═════ Task inputs

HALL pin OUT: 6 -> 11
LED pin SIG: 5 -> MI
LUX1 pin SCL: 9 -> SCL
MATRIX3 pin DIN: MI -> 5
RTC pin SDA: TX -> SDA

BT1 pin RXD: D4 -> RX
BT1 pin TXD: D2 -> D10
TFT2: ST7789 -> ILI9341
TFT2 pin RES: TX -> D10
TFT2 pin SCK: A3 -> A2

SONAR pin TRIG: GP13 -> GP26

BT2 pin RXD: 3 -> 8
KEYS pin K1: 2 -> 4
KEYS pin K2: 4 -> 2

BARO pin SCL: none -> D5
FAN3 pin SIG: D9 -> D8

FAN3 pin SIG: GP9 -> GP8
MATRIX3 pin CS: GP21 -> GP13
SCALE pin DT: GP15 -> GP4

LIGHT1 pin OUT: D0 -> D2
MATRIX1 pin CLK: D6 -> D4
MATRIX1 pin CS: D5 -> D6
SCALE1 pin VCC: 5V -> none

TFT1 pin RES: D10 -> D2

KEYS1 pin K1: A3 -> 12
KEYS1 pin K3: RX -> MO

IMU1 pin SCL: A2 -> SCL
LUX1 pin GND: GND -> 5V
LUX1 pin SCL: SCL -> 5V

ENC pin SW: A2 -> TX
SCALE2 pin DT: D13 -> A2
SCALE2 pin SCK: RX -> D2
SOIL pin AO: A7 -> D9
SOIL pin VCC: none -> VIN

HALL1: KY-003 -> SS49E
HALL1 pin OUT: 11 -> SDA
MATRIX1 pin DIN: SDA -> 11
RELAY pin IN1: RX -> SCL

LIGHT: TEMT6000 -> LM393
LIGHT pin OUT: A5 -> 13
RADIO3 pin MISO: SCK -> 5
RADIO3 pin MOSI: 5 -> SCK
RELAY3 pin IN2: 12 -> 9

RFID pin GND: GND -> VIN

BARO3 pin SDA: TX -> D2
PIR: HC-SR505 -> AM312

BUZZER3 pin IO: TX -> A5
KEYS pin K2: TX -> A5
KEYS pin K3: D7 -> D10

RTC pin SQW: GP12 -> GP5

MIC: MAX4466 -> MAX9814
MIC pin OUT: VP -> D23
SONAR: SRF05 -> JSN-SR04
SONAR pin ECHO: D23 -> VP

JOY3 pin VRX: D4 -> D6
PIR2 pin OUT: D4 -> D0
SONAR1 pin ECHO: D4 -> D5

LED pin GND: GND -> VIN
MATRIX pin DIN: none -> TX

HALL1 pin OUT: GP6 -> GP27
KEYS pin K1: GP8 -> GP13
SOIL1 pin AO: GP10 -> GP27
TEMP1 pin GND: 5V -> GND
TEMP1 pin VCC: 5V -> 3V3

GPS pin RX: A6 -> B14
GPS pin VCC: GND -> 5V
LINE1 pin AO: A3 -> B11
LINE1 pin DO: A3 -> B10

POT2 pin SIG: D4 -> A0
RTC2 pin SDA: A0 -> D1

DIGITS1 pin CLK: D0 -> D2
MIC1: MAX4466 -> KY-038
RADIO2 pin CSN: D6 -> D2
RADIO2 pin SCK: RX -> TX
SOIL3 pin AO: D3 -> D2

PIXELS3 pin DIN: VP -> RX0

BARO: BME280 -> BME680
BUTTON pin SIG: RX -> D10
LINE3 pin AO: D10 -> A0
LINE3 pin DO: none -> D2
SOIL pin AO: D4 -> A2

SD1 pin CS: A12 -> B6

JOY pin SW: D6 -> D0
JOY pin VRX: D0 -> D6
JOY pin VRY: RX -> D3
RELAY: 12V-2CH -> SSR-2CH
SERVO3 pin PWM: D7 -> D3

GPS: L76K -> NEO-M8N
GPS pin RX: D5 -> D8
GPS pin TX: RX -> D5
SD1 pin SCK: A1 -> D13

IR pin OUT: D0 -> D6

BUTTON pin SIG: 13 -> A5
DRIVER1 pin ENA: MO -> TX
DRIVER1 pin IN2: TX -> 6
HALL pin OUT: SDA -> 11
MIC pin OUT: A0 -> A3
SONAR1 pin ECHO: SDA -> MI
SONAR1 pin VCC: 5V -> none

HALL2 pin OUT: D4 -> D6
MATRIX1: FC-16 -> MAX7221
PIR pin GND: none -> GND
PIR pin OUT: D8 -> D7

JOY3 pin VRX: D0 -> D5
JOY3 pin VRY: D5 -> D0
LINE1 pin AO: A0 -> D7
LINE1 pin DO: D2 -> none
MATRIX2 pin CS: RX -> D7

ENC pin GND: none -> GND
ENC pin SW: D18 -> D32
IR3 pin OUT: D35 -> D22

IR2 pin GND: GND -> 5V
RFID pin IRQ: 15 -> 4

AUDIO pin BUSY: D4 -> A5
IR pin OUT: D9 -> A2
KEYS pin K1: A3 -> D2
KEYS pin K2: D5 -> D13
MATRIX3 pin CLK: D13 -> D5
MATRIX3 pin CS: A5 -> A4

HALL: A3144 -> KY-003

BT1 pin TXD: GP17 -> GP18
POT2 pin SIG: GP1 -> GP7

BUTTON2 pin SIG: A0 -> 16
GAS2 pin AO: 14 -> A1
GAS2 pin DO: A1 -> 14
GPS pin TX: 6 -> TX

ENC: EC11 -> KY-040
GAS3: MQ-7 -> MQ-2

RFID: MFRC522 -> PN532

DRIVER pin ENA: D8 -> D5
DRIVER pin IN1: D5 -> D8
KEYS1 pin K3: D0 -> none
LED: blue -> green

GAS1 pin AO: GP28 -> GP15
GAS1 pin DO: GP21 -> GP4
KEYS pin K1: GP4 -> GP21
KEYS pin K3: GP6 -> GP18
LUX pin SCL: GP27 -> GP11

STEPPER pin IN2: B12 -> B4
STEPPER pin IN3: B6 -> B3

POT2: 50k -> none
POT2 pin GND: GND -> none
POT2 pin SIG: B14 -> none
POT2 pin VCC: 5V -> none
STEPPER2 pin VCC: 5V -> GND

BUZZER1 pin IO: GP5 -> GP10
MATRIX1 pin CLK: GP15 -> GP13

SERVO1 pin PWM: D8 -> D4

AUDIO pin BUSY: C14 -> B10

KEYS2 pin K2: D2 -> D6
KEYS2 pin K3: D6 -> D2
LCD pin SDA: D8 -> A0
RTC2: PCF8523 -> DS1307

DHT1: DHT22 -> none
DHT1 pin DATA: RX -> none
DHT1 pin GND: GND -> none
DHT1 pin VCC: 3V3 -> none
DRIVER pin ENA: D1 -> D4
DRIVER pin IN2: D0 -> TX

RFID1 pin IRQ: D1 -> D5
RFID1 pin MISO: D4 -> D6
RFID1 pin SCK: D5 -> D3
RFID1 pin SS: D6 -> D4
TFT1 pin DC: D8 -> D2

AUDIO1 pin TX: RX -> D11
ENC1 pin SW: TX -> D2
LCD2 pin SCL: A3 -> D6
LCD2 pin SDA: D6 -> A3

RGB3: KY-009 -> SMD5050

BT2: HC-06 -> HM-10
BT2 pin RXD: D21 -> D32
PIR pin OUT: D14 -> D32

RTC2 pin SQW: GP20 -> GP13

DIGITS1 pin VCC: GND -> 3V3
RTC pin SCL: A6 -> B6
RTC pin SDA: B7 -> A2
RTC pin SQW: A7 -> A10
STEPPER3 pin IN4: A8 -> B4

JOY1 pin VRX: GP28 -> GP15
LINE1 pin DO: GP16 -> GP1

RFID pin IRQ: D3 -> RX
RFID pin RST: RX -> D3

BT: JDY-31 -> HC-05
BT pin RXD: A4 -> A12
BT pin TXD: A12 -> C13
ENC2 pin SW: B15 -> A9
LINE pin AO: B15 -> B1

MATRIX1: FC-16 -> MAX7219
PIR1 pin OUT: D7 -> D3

══════════

### Directions
This exercise asks for the line with "AUDIO1 pin TX: RX -> D11" and all lines after it through the end of the records above, retyped exactly and with nothing else.

### Task result
AUDIO1 pin TX: RX -> D11
ENC1 pin SW: TX -> D2
LCD2 pin SCL: A3 -> D6
LCD2 pin SDA: D6 -> A3

RGB3: KY-009 -> SMD5050

BT2: HC-06 -> HM-10
BT2 pin RXD: D21 -> D32
PIR pin OUT: D14 -> D32

RTC2 pin SQW: GP20 -> GP13

DIGITS1 pin VCC: GND -> 3V3
RTC pin SCL: A6 -> B6
RTC pin SDA: B7 -> A2
RTC pin SQW: A7 -> A10
STEPPER3 pin IN4: A8 -> B4

JOY1 pin VRX: GP28 -> GP15
LINE1 pin DO: GP16 -> GP1

RFID pin IRQ: D3 -> RX
RFID pin RST: RX -> D3

BT: JDY-31 -> HC-05
BT pin RXD: A4 -> A12
BT pin TXD: A12 -> C13
ENC2 pin SW: B15 -> A9
LINE pin AO: B15 -> B1

MATRIX1: FC-16 -> MAX7219
PIR1 pin OUT: D7 -> D3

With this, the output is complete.